▸ About this exercise:
Give back the data below word for word. Any image in it should be left out.

▸ Material provided:

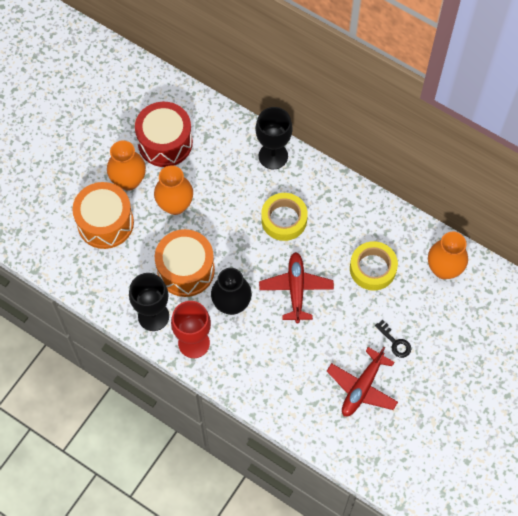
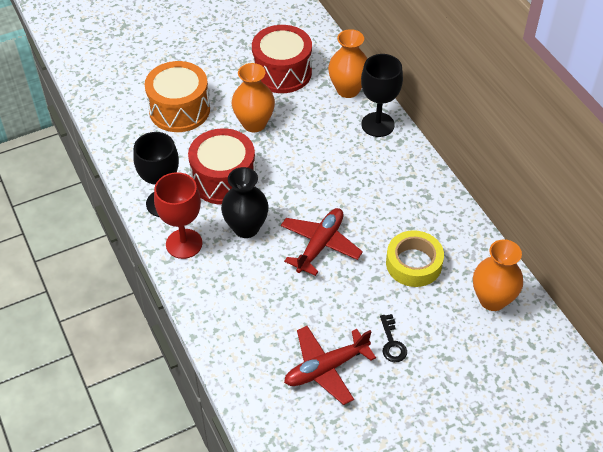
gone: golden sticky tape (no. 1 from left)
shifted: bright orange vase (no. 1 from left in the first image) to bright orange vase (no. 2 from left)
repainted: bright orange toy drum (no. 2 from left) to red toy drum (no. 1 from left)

▸ Exercise solution:
gone: golden sticky tape (no. 1 from left)
shifted: bright orange vase (no. 1 from left in the first image) to bright orange vase (no. 2 from left)
repainted: bright orange toy drum (no. 2 from left) to red toy drum (no. 1 from left)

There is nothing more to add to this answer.